Start of Block
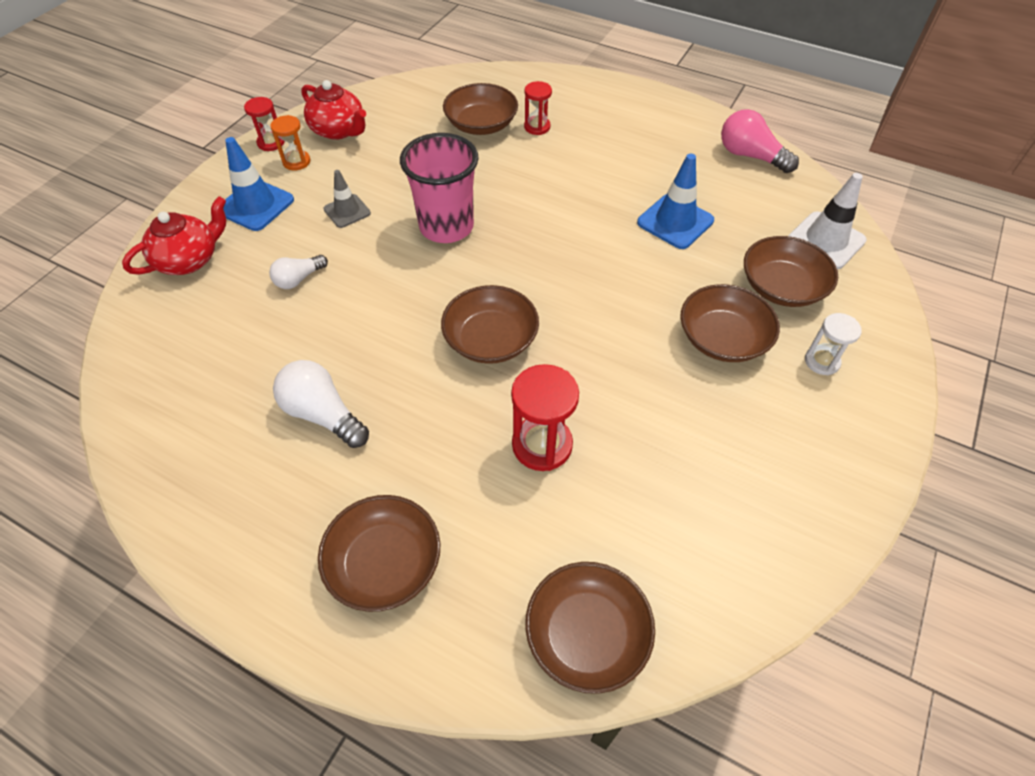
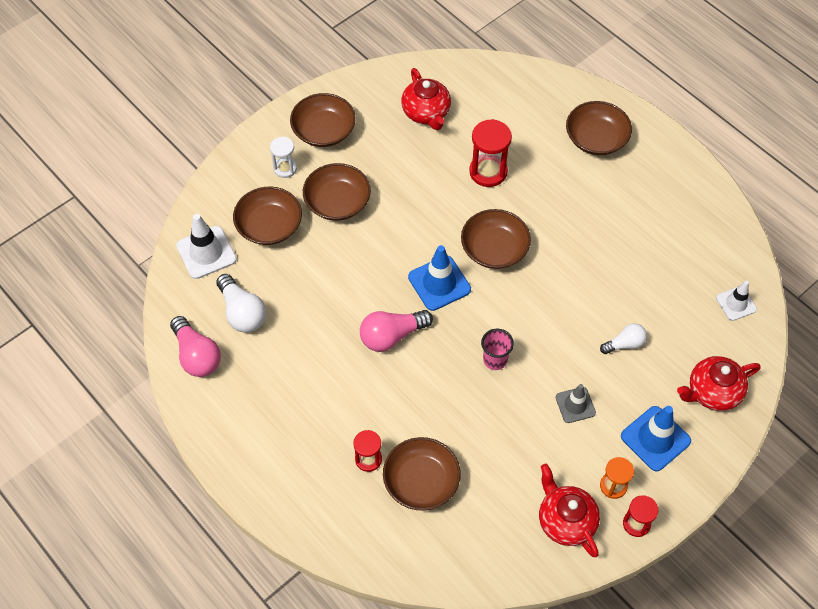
camera: 160 degrees left, 5 degrees up
white light bulb [273,360,369,448] -> white light bulb moved to [216,274,266,333]
pink cup [400,133,479,243] -> pink cup [481,329,514,370], size x0.52
brown bowl [525,562,655,694] -> brown bowl moved to [290,93,356,147]
blue traffic cone [637,154,714,249] -> blue traffic cone moved to [408,245,471,311]
none -> pink light bulb [360,310,433,352]
none -> red teapot [401,68,451,130]
none -> white traffic cone [716,281,757,321]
End of Block
Requirement: Wherever the string "pink" appears in the data above, copy the line it sits in.

Reply:
pink cup [400,133,479,243] -> pink cup [481,329,514,370], size x0.52
none -> pink light bulb [360,310,433,352]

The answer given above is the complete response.